DATASET RECORDS section start
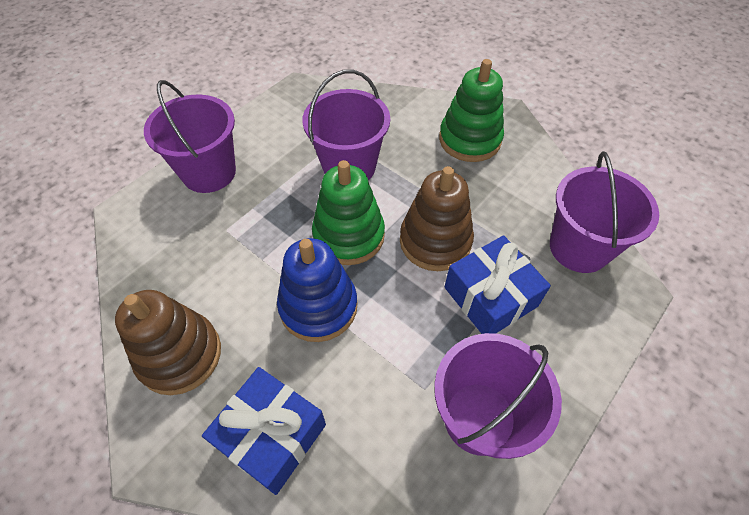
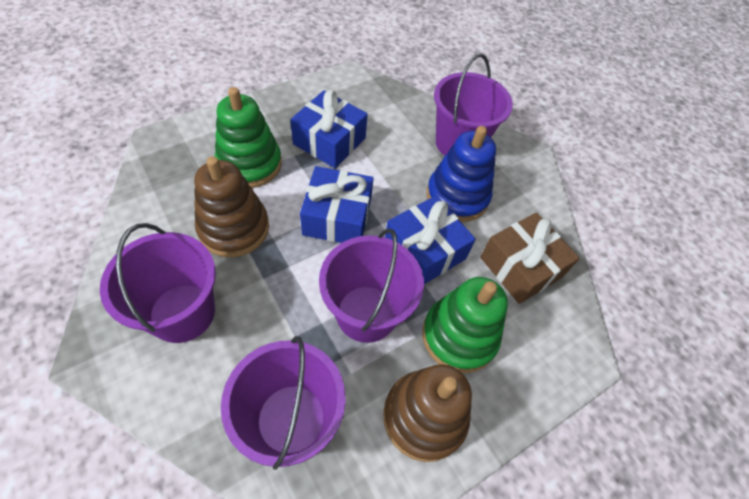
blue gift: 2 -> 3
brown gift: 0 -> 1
DATASET RECORDS section end
DATASET RECORDS section start
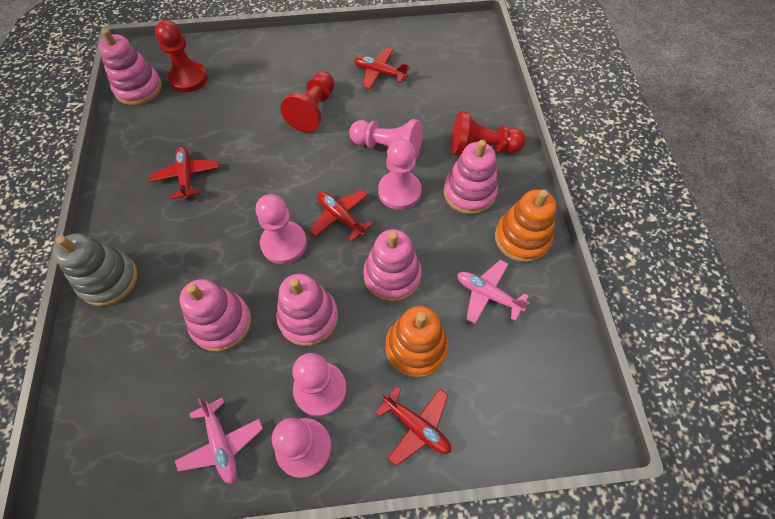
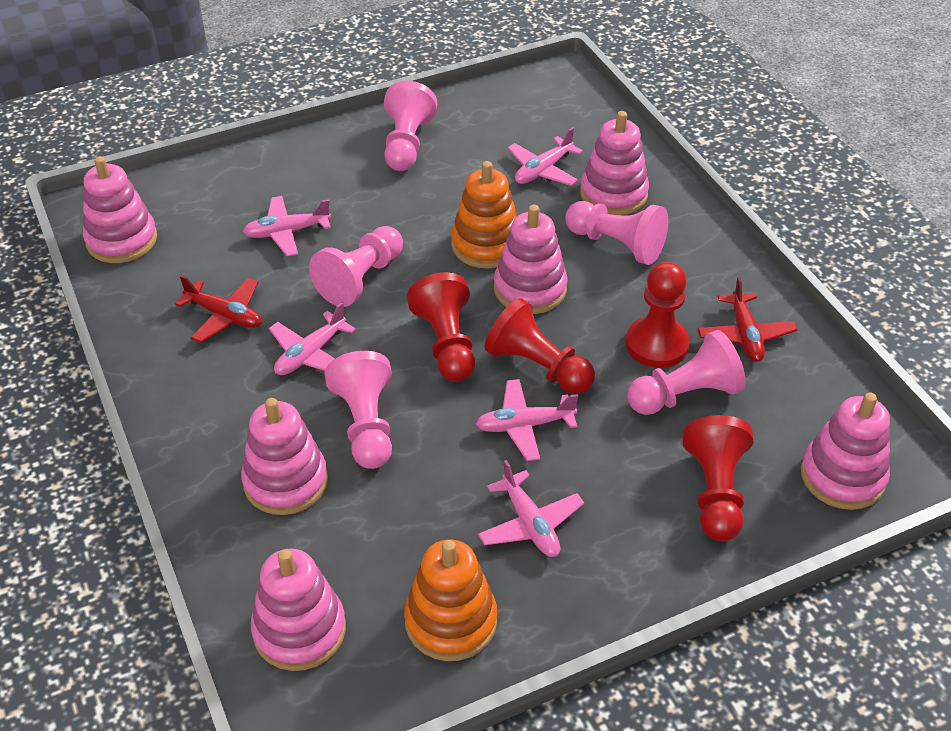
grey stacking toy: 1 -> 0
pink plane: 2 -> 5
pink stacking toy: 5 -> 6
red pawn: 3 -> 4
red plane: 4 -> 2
DATASET RECORDS section end
DATASET RECORDS section start
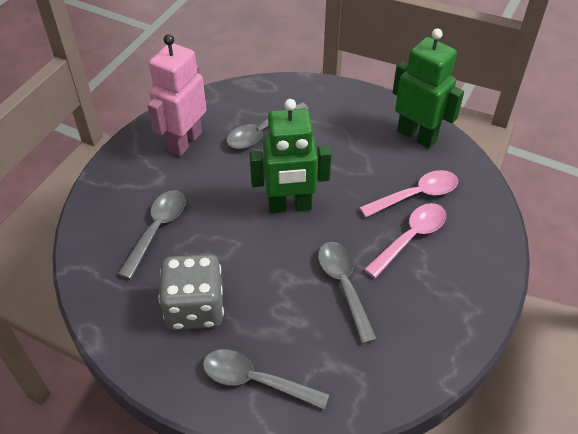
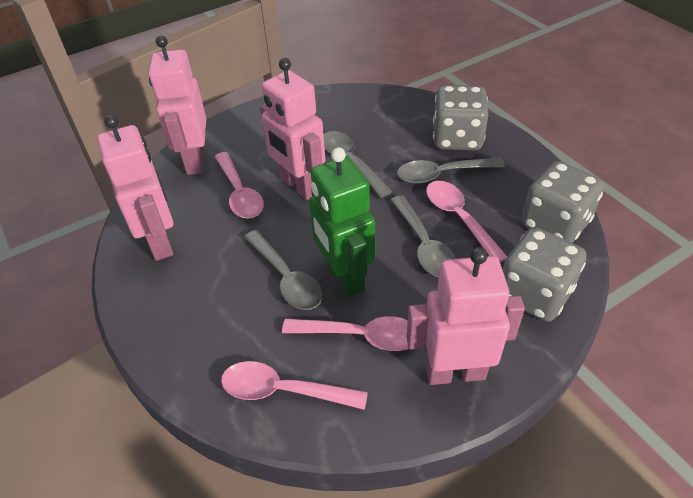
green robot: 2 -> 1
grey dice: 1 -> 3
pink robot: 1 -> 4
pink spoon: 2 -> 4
DATASET RECORDS section end
> **YOUR GOAL**:
Please determine the number of lines in the records above that include the string "pink", and answer with that number only.

> **YOUR SOLUTION**:
4